SOURCE DATA —
◇ ◇ ◇ ◇ ◇ ◇ ◇
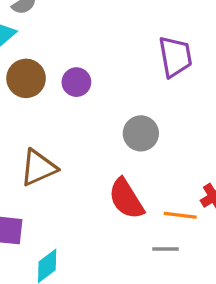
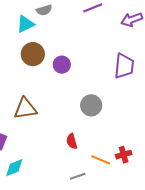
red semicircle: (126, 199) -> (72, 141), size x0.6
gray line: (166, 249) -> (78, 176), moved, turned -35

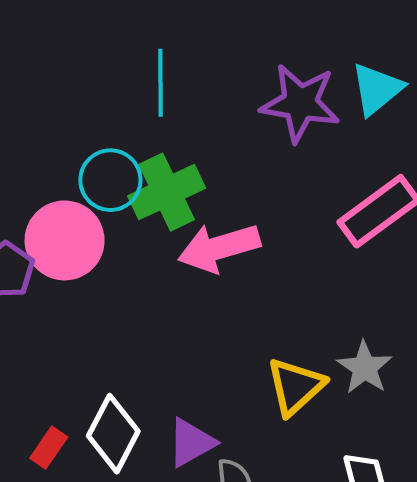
◇ ◇ ◇ ◇ ◇ ◇ ◇
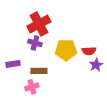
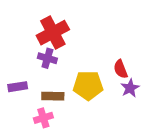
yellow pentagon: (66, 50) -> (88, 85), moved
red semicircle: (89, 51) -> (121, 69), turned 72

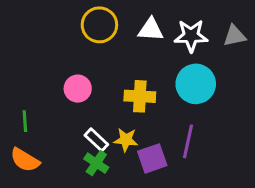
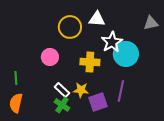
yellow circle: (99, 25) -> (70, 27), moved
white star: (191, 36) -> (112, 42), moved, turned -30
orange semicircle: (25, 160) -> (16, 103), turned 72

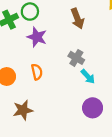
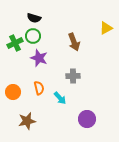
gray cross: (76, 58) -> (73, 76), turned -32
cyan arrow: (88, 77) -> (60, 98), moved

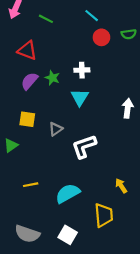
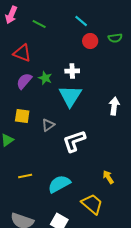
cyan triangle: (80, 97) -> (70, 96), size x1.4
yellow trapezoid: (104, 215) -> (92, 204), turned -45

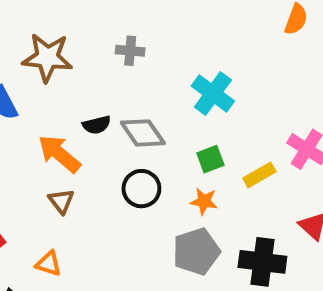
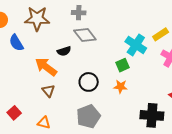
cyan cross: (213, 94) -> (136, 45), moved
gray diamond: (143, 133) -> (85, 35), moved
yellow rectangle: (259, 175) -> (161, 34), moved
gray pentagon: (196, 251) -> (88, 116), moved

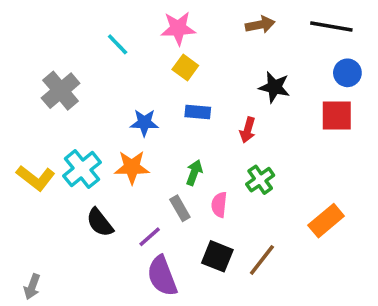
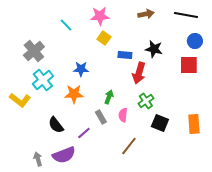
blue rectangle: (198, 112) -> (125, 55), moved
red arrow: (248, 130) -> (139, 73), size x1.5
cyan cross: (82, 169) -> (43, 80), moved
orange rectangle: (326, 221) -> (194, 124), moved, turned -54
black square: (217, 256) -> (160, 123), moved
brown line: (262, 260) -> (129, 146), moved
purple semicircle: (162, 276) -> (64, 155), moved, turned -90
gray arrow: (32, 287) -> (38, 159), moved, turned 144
◇ ◇ ◇ ◇ ◇ ◇ ◇
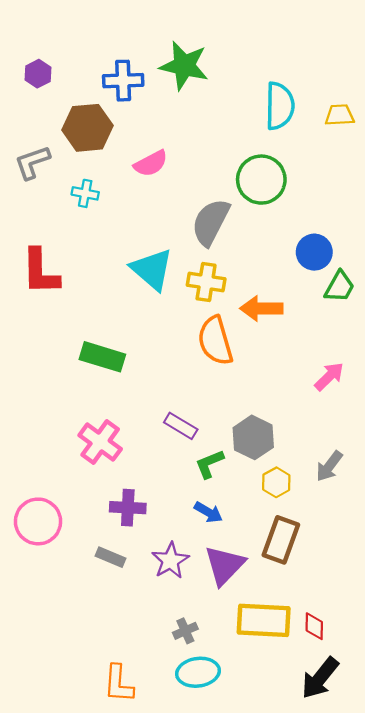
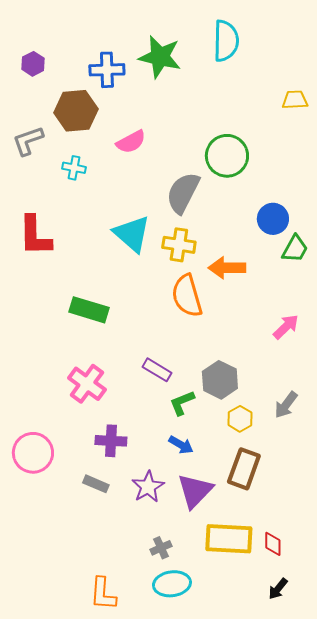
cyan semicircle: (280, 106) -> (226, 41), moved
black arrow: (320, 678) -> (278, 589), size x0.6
◇ ◇ ◇ ◇ ◇ ◇ ◇
WORK REQUIRED — Would you please copy, word for word, everything above from the line containing "red semicircle: (126, 199)" down to the line containing "gray line: (166, 249)", those two lines included?

SOLUTION —
red semicircle: (126, 199) -> (72, 141), size x0.6
gray line: (166, 249) -> (78, 176), moved, turned -35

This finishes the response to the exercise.